Task description – Copy every record below exactly, leaving out any pictures.

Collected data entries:
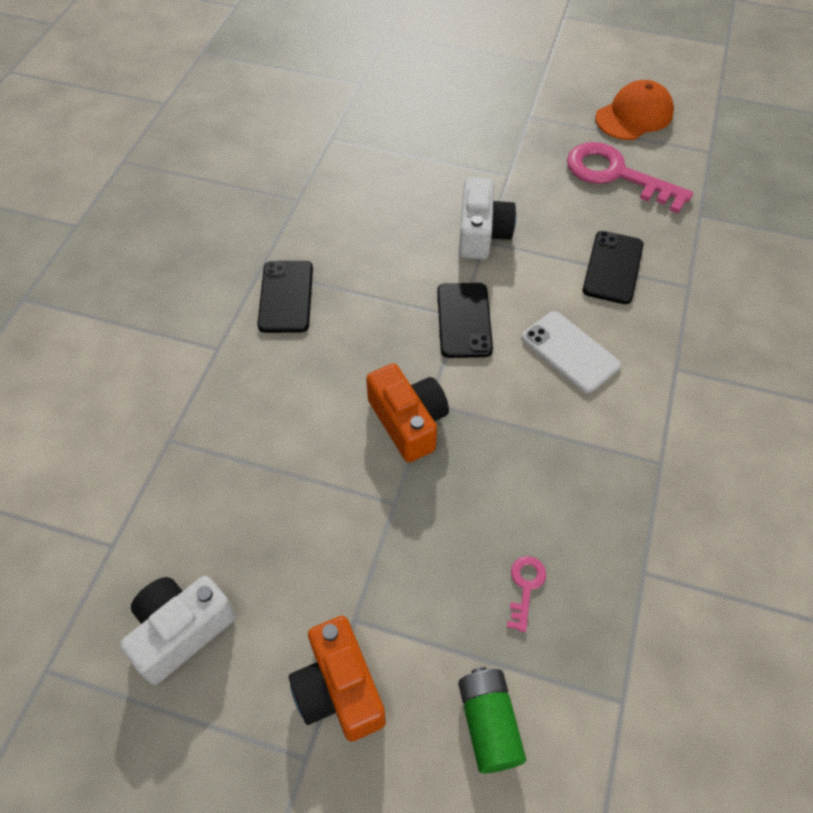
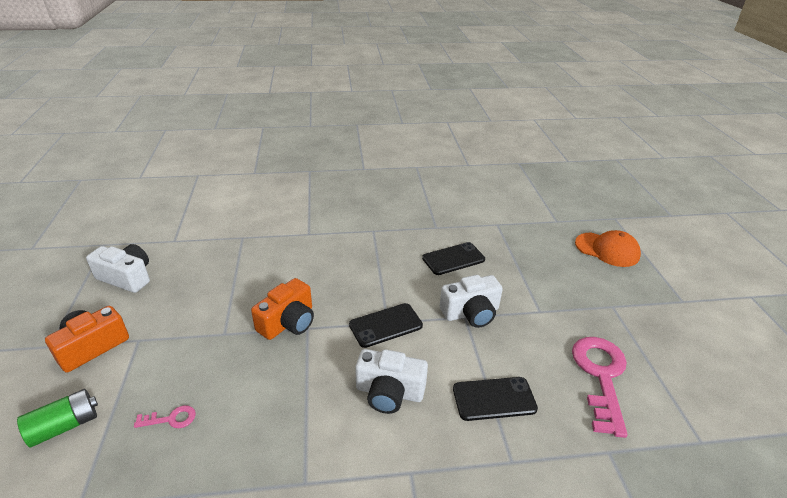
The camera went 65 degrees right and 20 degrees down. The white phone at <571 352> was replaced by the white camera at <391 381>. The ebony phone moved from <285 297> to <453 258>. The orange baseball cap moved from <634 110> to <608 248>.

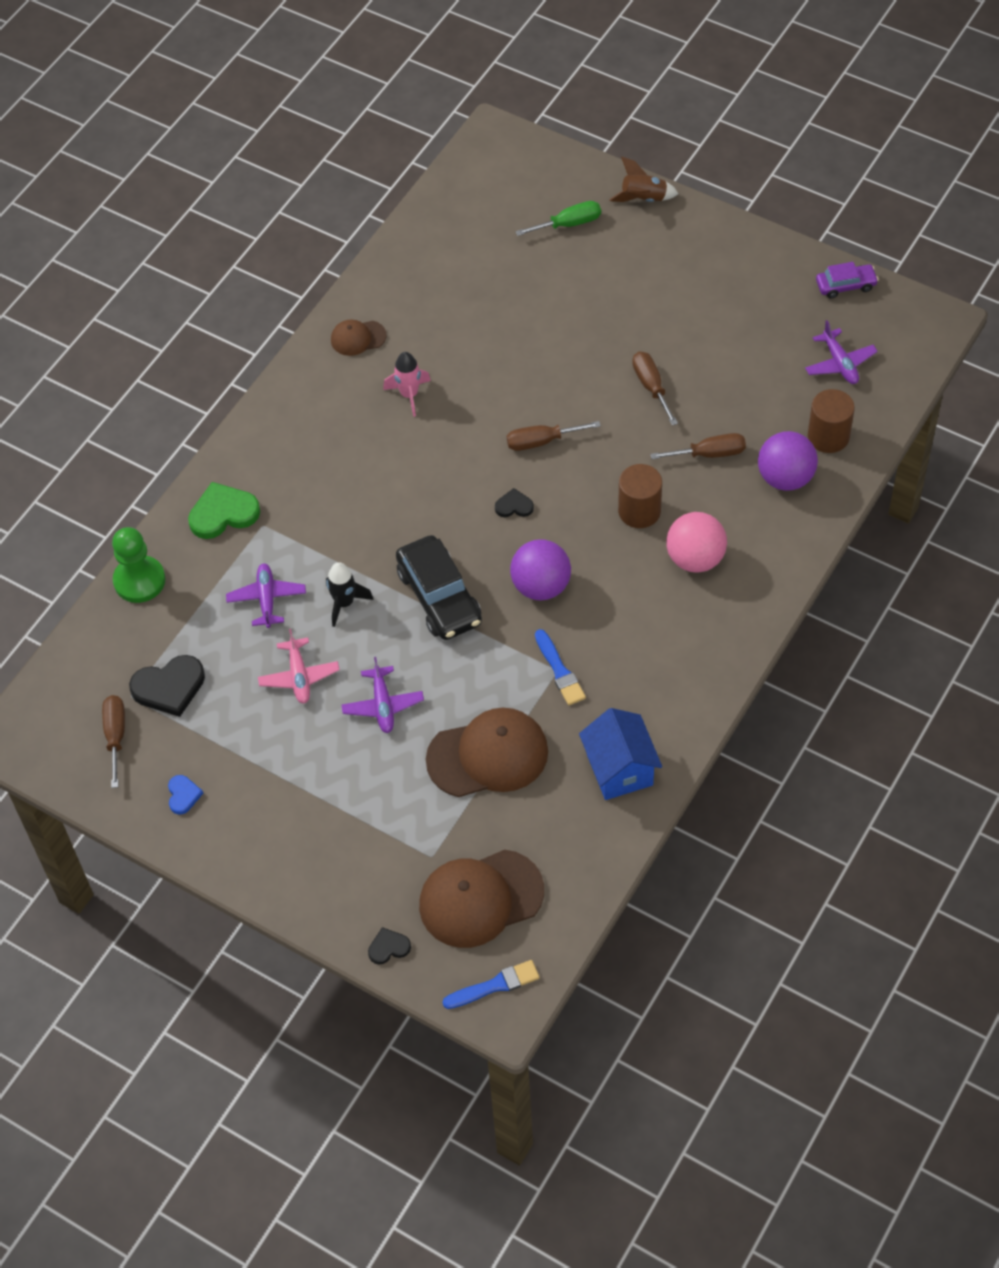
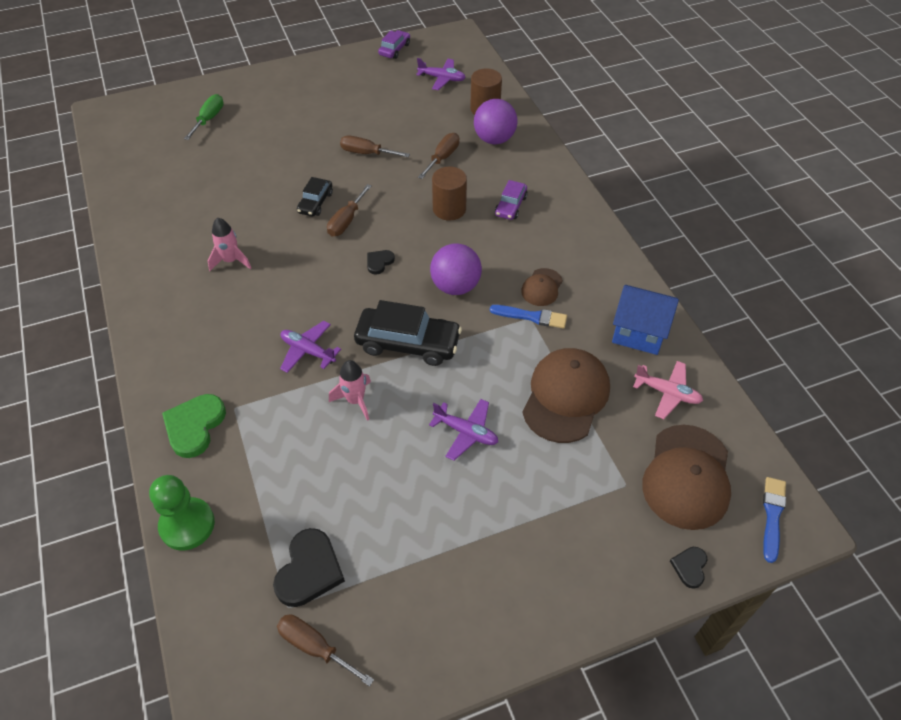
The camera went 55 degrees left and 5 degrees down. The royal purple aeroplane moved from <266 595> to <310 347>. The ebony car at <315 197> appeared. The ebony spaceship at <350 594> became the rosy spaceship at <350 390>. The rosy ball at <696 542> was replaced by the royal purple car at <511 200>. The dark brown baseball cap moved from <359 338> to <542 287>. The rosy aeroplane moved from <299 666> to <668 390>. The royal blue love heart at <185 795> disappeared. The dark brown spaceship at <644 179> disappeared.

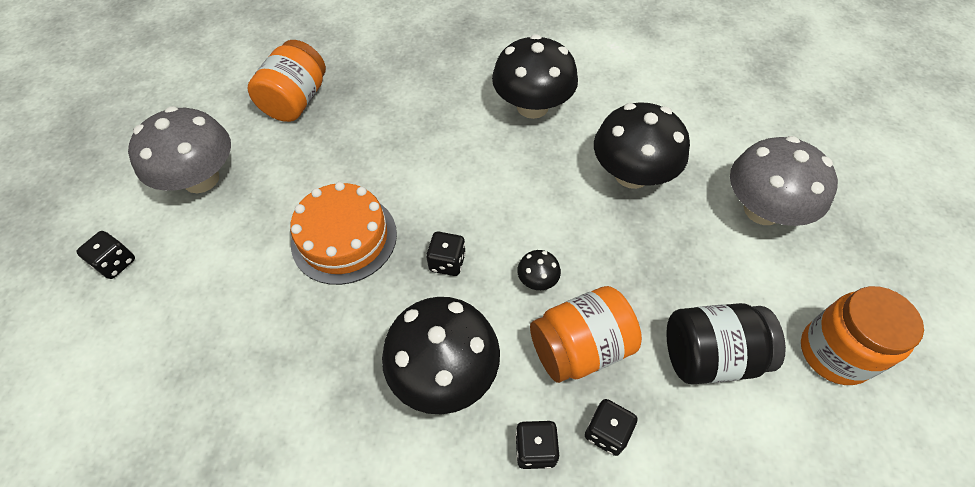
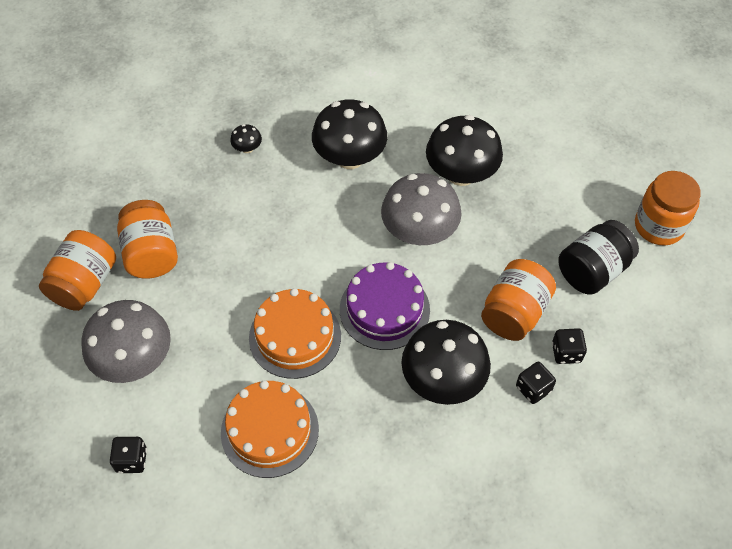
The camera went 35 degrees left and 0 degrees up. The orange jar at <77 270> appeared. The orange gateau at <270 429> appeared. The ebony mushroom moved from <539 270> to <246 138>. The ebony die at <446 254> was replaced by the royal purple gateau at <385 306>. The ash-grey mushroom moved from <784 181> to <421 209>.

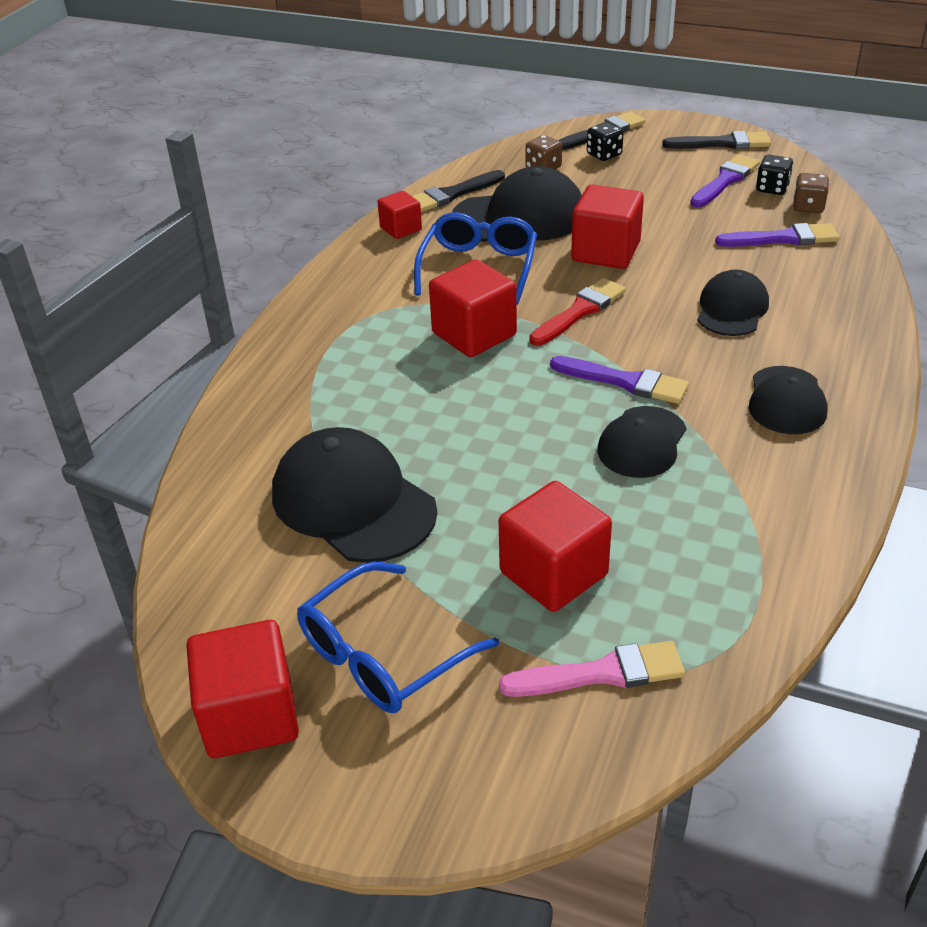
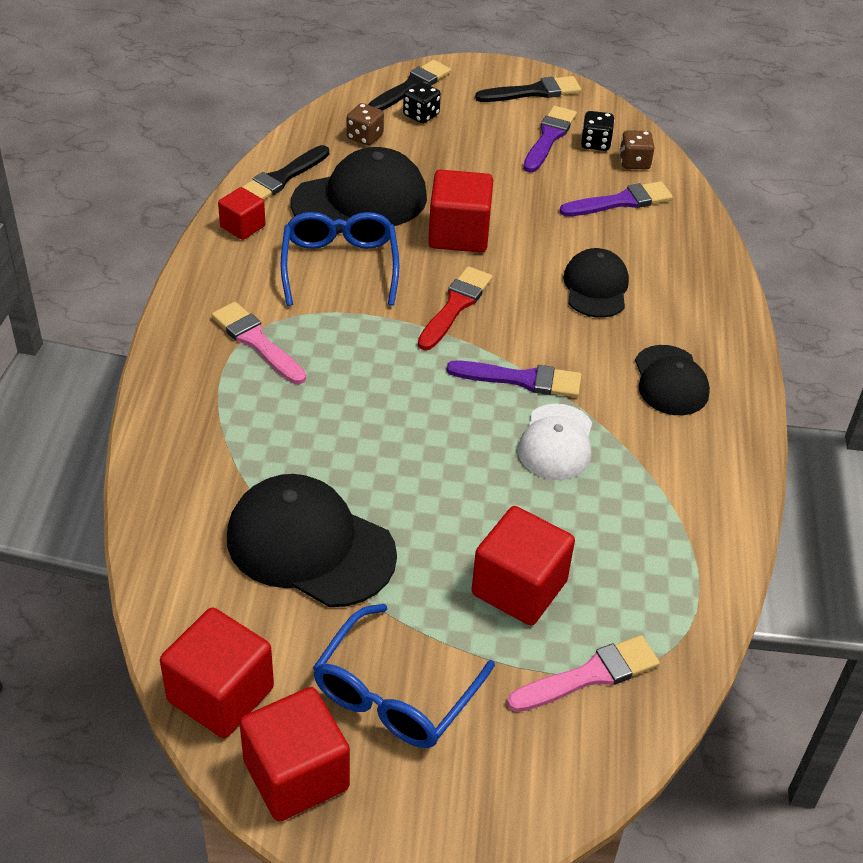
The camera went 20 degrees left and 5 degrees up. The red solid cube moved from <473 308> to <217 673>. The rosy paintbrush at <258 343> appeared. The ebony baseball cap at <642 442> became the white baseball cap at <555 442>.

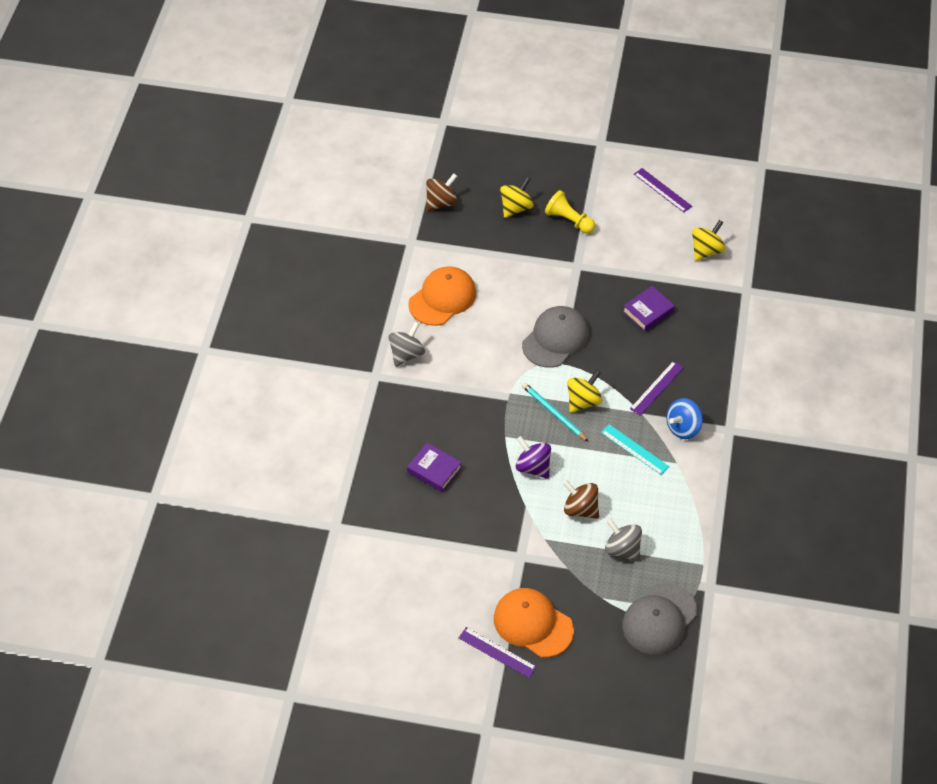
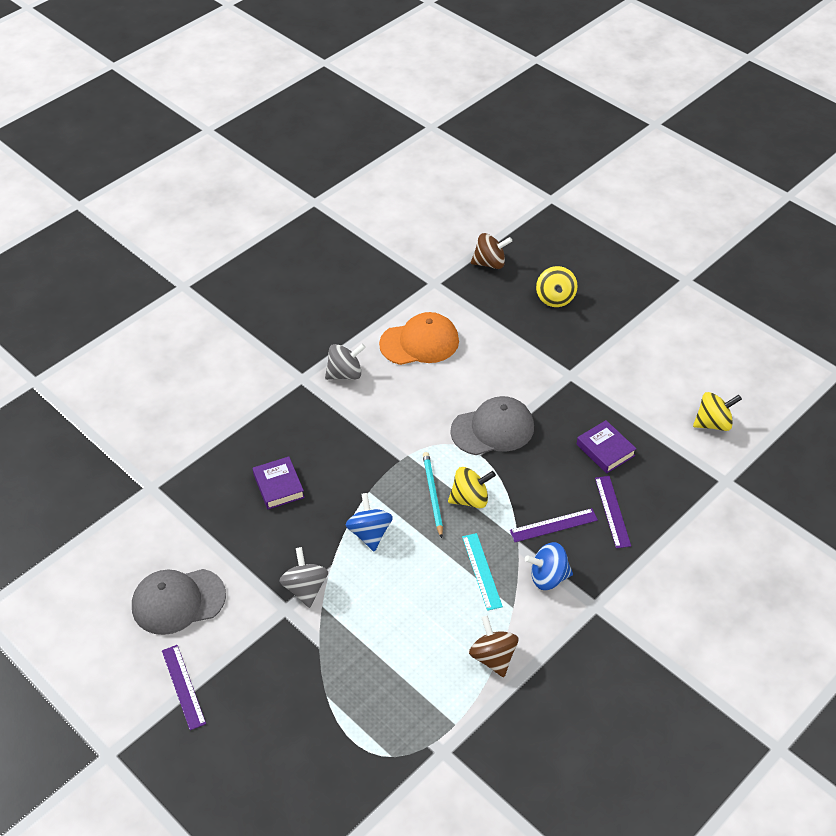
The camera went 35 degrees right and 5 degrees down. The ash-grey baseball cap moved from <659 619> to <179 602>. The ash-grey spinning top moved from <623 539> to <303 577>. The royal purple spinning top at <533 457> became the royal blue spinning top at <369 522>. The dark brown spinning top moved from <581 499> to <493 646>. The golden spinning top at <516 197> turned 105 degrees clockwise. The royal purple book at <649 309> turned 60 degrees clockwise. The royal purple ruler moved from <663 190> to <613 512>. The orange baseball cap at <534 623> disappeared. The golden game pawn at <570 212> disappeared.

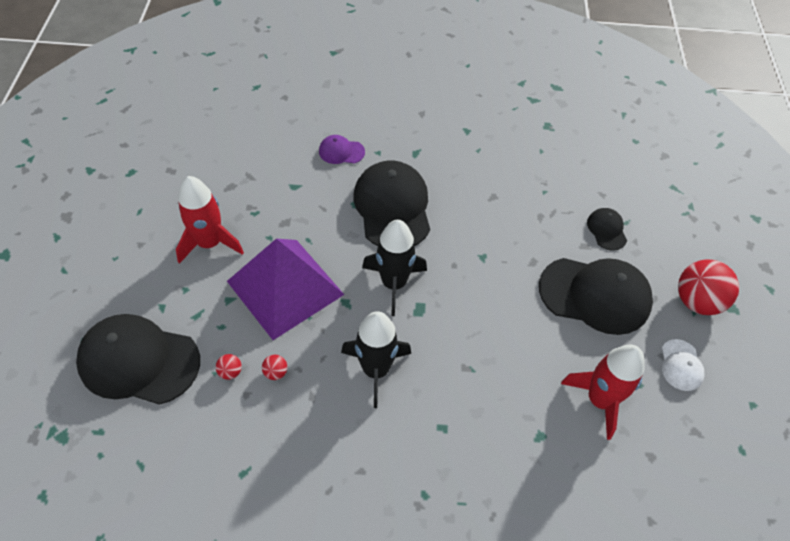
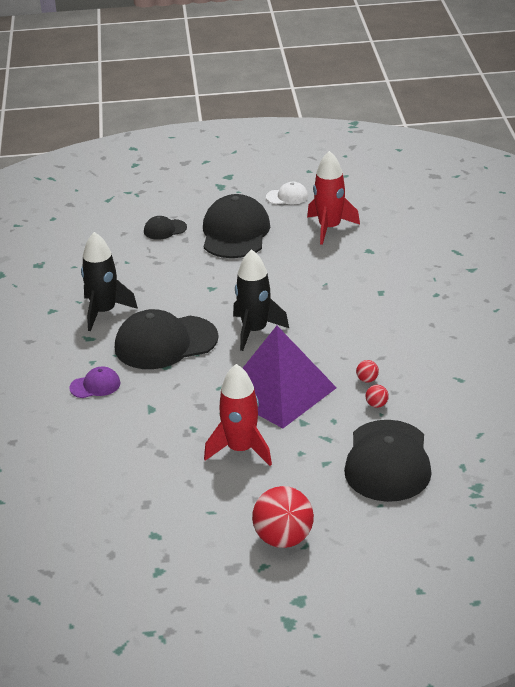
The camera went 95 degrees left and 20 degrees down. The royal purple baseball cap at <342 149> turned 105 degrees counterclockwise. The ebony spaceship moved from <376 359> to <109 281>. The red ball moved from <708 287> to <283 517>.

Reply –
The camera went 65 degrees right and 20 degrees down. The white phone at <571 352> was replaced by the white camera at <391 381>. The ebony phone moved from <285 297> to <453 258>. The orange baseball cap moved from <634 110> to <608 248>.

The camera went 55 degrees left and 5 degrees down. The royal purple aeroplane moved from <266 595> to <310 347>. The ebony car at <315 197> appeared. The ebony spaceship at <350 594> became the rosy spaceship at <350 390>. The rosy ball at <696 542> was replaced by the royal purple car at <511 200>. The dark brown baseball cap moved from <359 338> to <542 287>. The rosy aeroplane moved from <299 666> to <668 390>. The royal blue love heart at <185 795> disappeared. The dark brown spaceship at <644 179> disappeared.

The camera went 35 degrees left and 0 degrees up. The orange jar at <77 270> appeared. The orange gateau at <270 429> appeared. The ebony mushroom moved from <539 270> to <246 138>. The ebony die at <446 254> was replaced by the royal purple gateau at <385 306>. The ash-grey mushroom moved from <784 181> to <421 209>.

The camera went 20 degrees left and 5 degrees up. The red solid cube moved from <473 308> to <217 673>. The rosy paintbrush at <258 343> appeared. The ebony baseball cap at <642 442> became the white baseball cap at <555 442>.

The camera went 35 degrees right and 5 degrees down. The ash-grey baseball cap moved from <659 619> to <179 602>. The ash-grey spinning top moved from <623 539> to <303 577>. The royal purple spinning top at <533 457> became the royal blue spinning top at <369 522>. The dark brown spinning top moved from <581 499> to <493 646>. The golden spinning top at <516 197> turned 105 degrees clockwise. The royal purple book at <649 309> turned 60 degrees clockwise. The royal purple ruler moved from <663 190> to <613 512>. The orange baseball cap at <534 623> disappeared. The golden game pawn at <570 212> disappeared.

The camera went 95 degrees left and 20 degrees down. The royal purple baseball cap at <342 149> turned 105 degrees counterclockwise. The ebony spaceship moved from <376 359> to <109 281>. The red ball moved from <708 287> to <283 517>.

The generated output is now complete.